### Information supplied ###

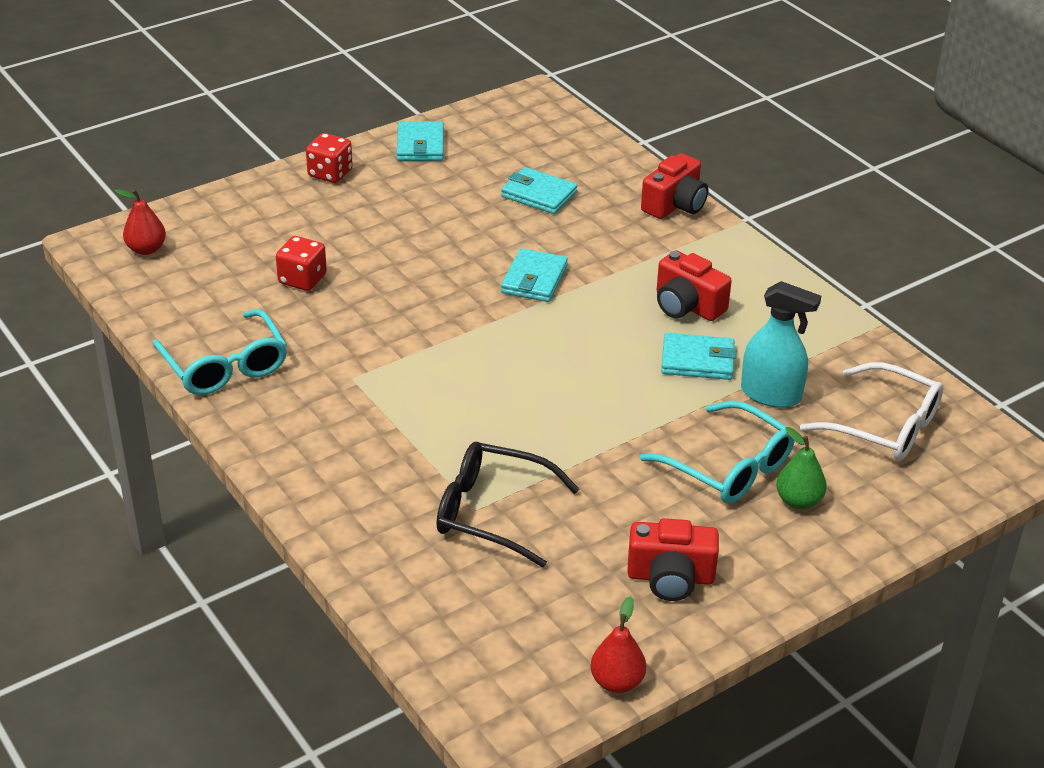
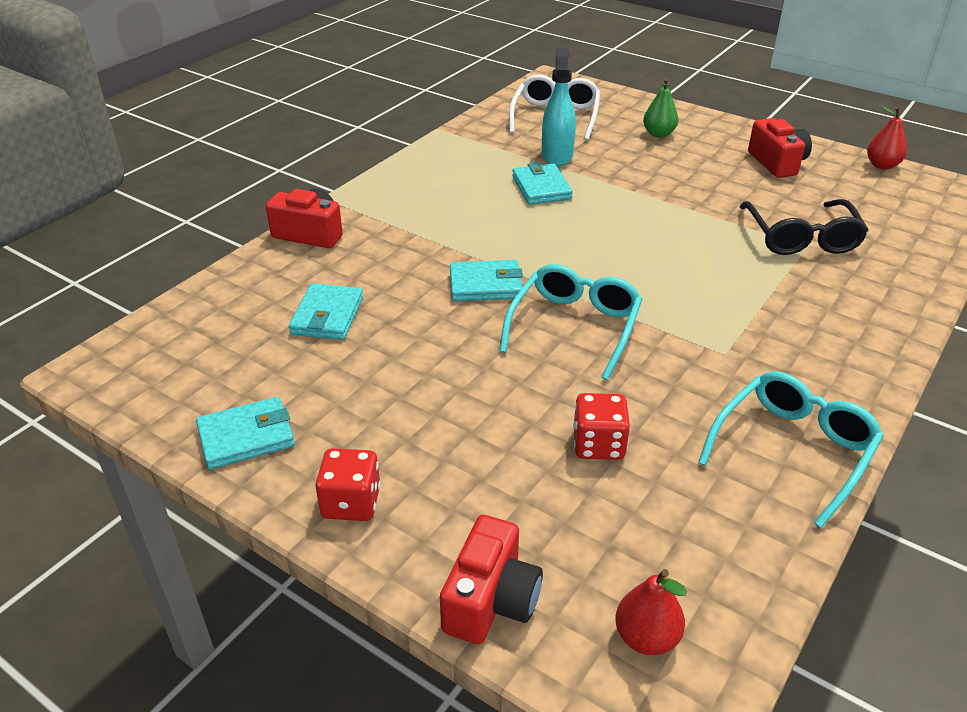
camera: 110 degrees left, 0 degrees up
turquoise glasses [640,401,795,504] -> turquoise glasses moved to [499,264,642,380]
red camera [657,251,732,321] -> red camera moved to [440,515,543,644]

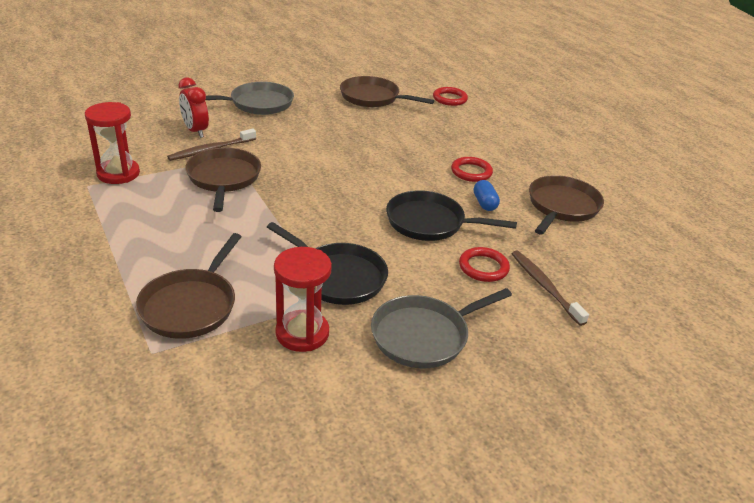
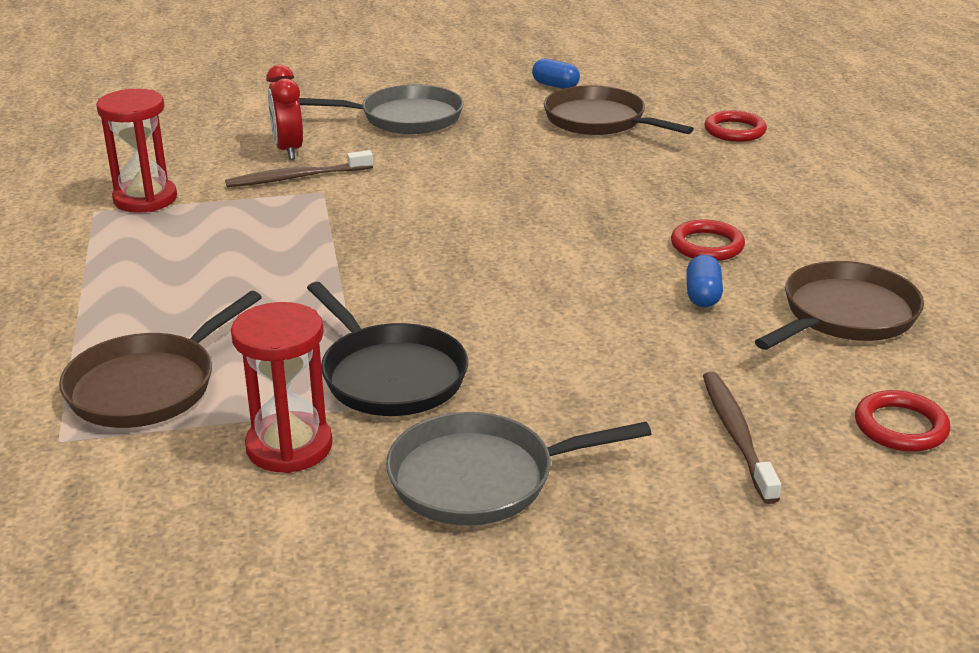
camera: 20 degrees right, 5 degrees down
brown pan [185,148,261,212] -> none
black pan [386,190,517,241] -> none
red ring [459,247,510,282] -> red ring moved to [855,390,950,452]
none -> blue capsule [532,59,580,89]

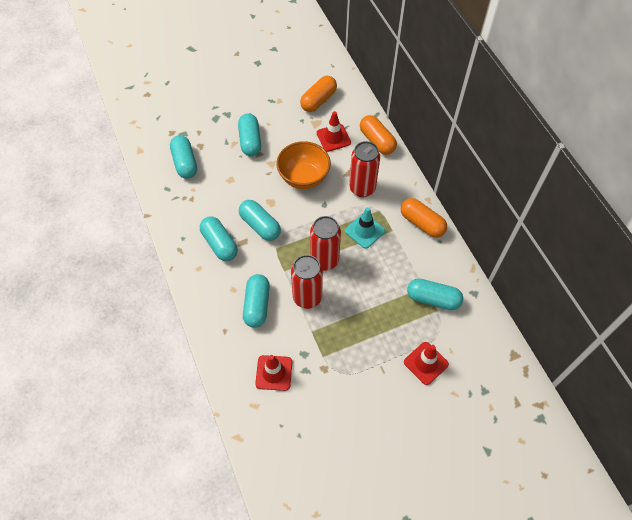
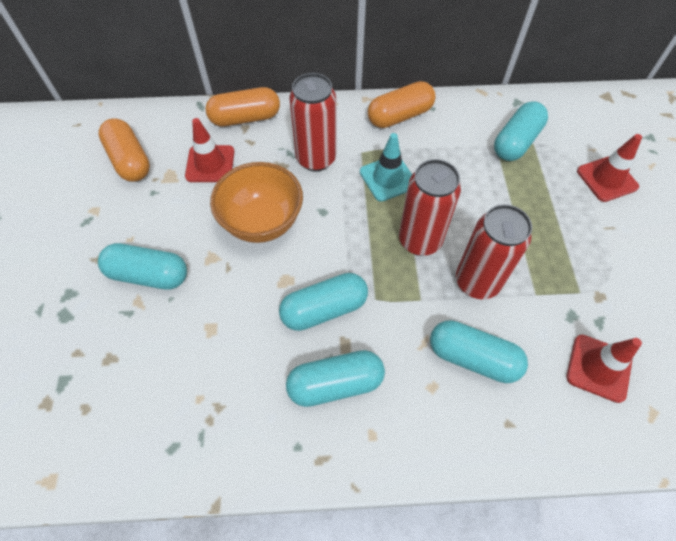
camera: 70 degrees left, 0 degrees up
turquoise capsule [170,135,197,179] -> none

###

## What is required
Each line from the line containing "black pan [386,190,517,241] -> none" through the last line above must be written out exactly, and every picture must be omitted.

## Exercise result
black pan [386,190,517,241] -> none
red ring [459,247,510,282] -> red ring moved to [855,390,950,452]
none -> blue capsule [532,59,580,89]

camera: 70 degrees left, 0 degrees up
turquoise capsule [170,135,197,179] -> none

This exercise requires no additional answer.